What to produce
Every line from the one with "green plane: 6 -> 4" to the final line of the listing below should be repeated exactly, and only those.

Supplied material
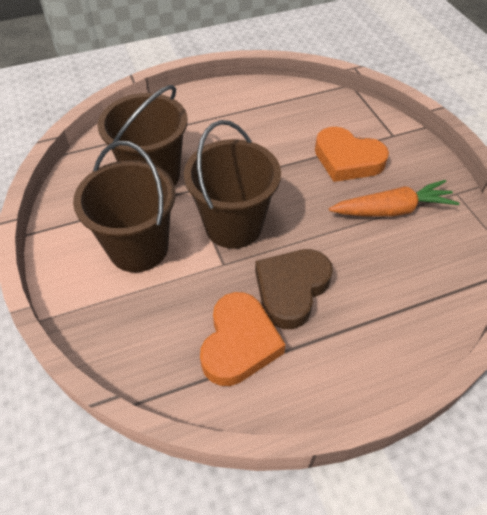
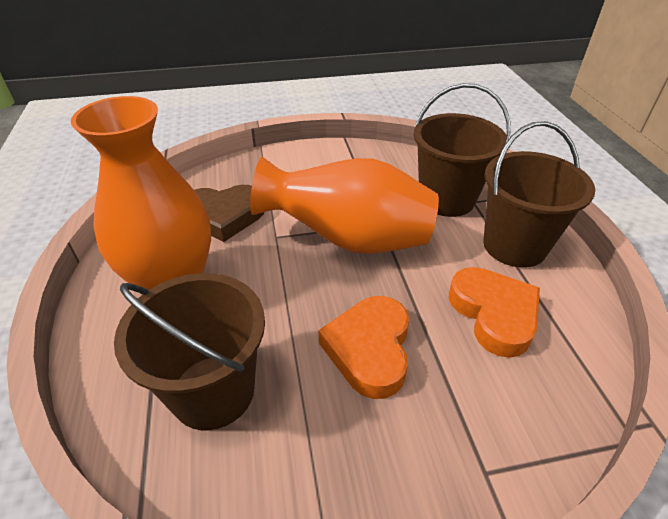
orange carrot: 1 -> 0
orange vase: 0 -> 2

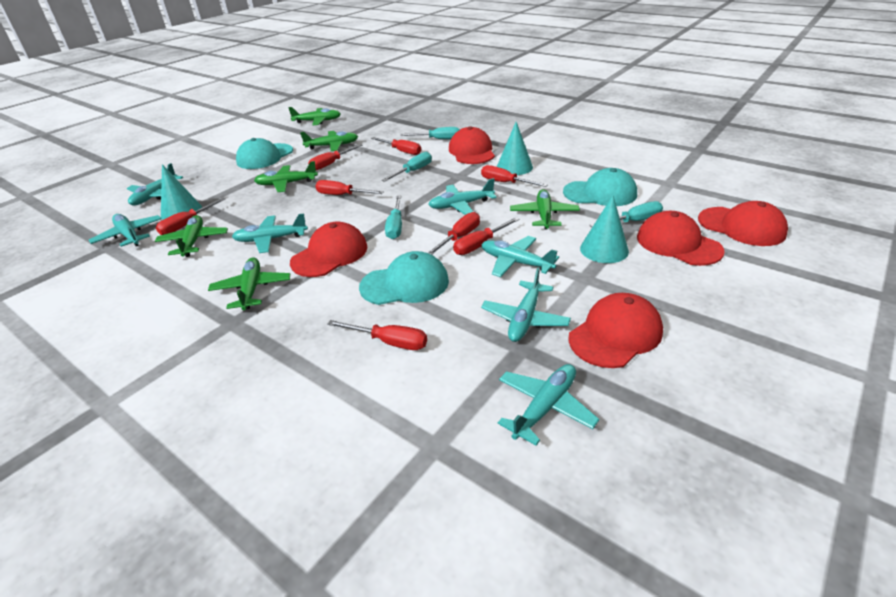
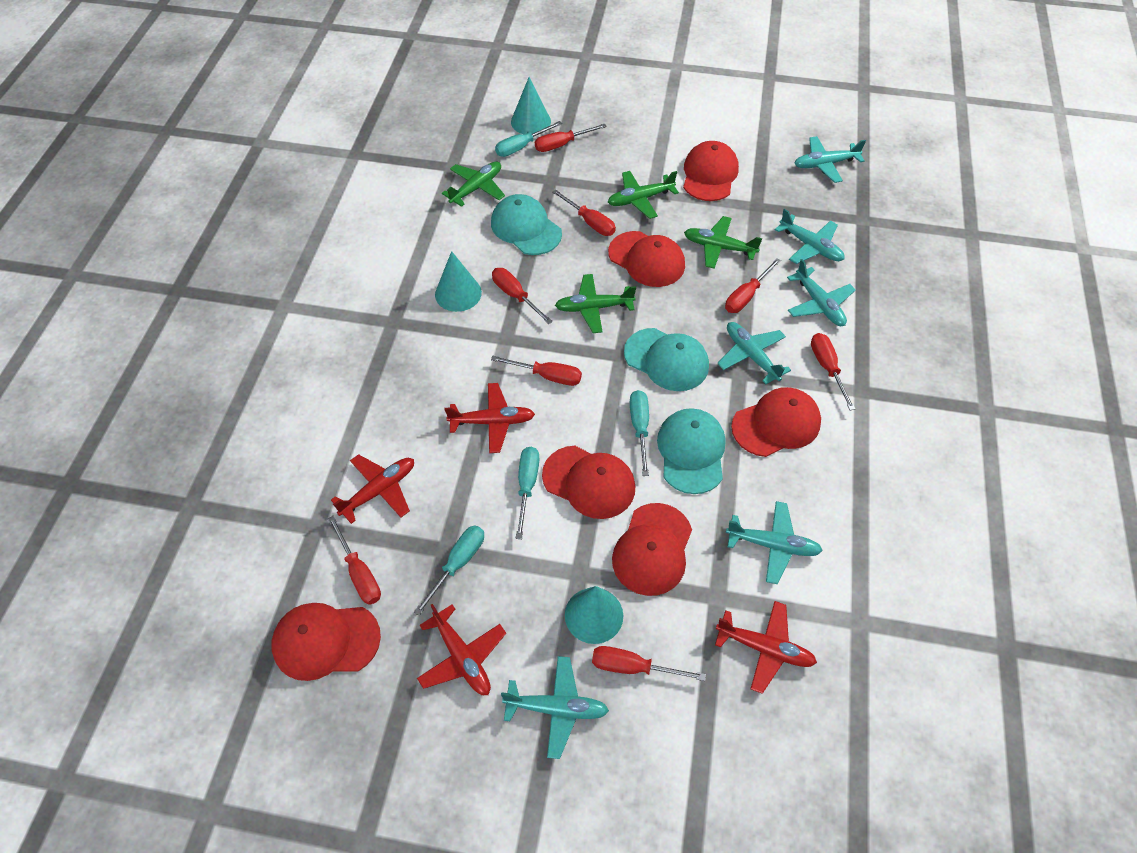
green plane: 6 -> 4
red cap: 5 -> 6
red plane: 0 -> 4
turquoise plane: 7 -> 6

Completed exercise
green plane: 6 -> 4
red cap: 5 -> 6
red plane: 0 -> 4
turquoise plane: 7 -> 6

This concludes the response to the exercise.